Source records:
^^^^
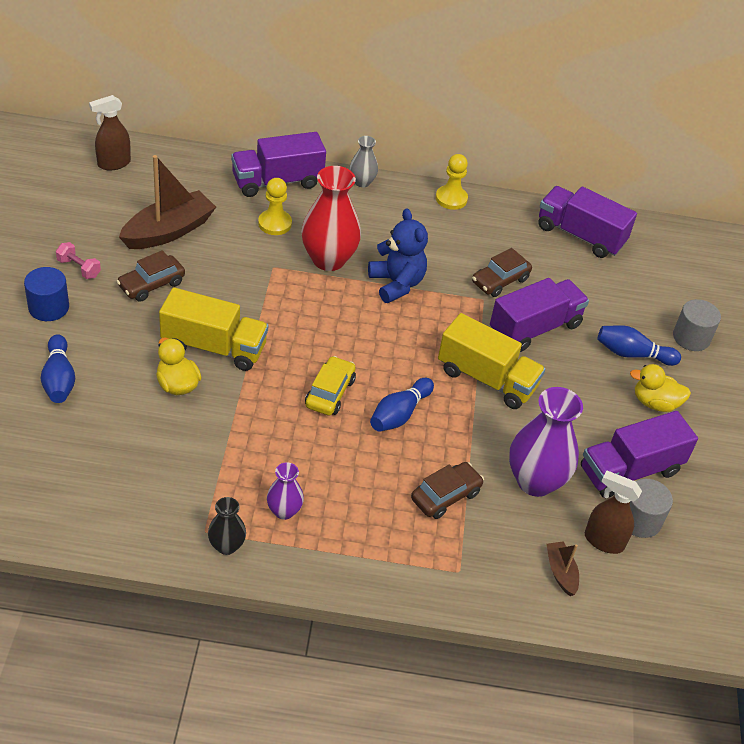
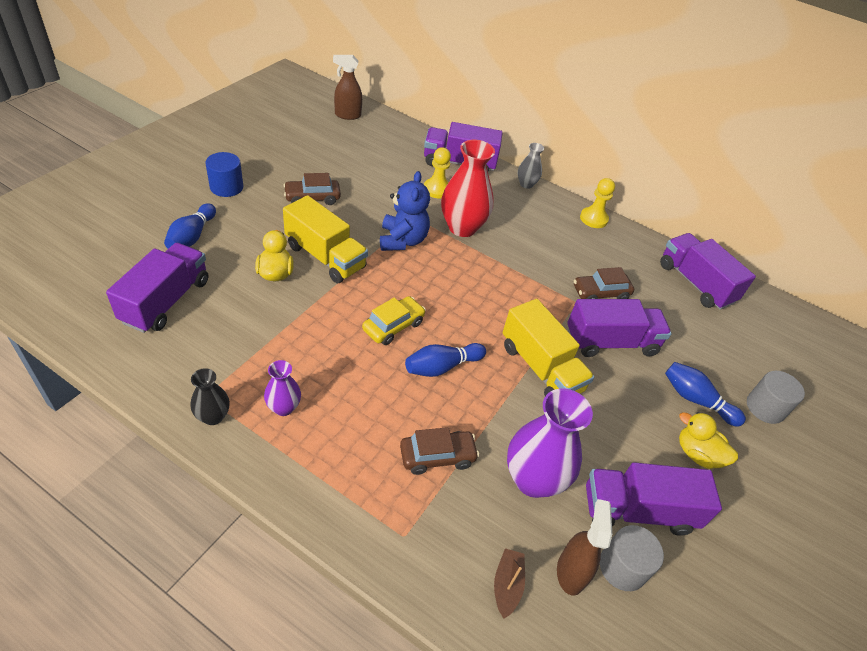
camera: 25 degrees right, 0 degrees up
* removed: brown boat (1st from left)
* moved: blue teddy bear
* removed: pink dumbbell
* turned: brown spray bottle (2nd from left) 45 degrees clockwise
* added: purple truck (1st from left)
^^^^
Aim of the exercise: Retype each entry exactly as it appears, excluding any image.

Answer space:
camera: 25 degrees right, 0 degrees up
* removed: brown boat (1st from left)
* moved: blue teddy bear
* removed: pink dumbbell
* turned: brown spray bottle (2nd from left) 45 degrees clockwise
* added: purple truck (1st from left)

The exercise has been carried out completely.